● **Task instructions**: Write the listing out again word for word, skipping each picture.

● **Provided material**:
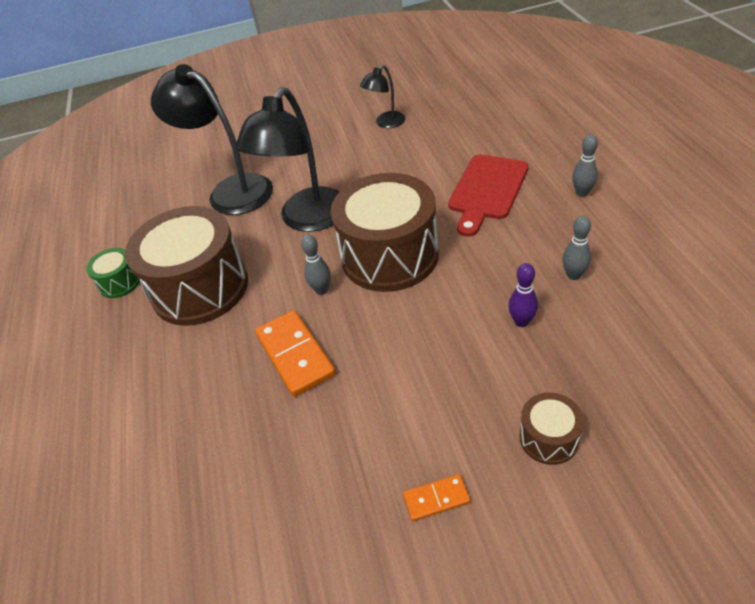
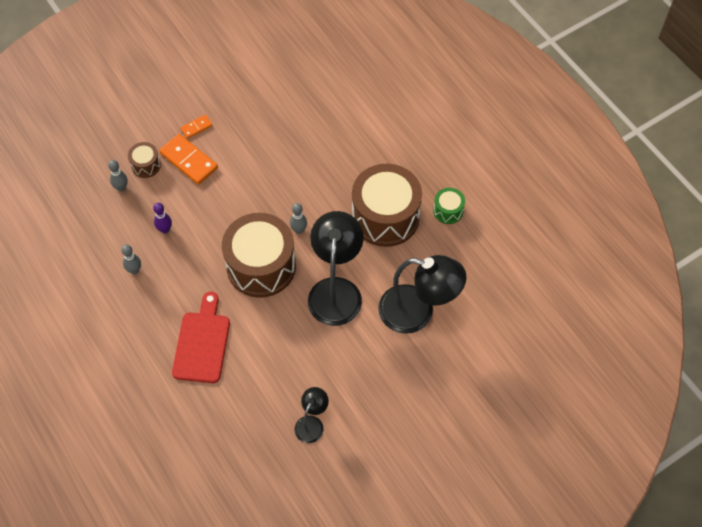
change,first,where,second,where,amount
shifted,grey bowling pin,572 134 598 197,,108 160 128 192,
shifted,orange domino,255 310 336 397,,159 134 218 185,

● **Reply**:
change,first,where,second,where,amount
shifted,grey bowling pin,572 134 598 197,,108 160 128 192,
shifted,orange domino,255 310 336 397,,159 134 218 185,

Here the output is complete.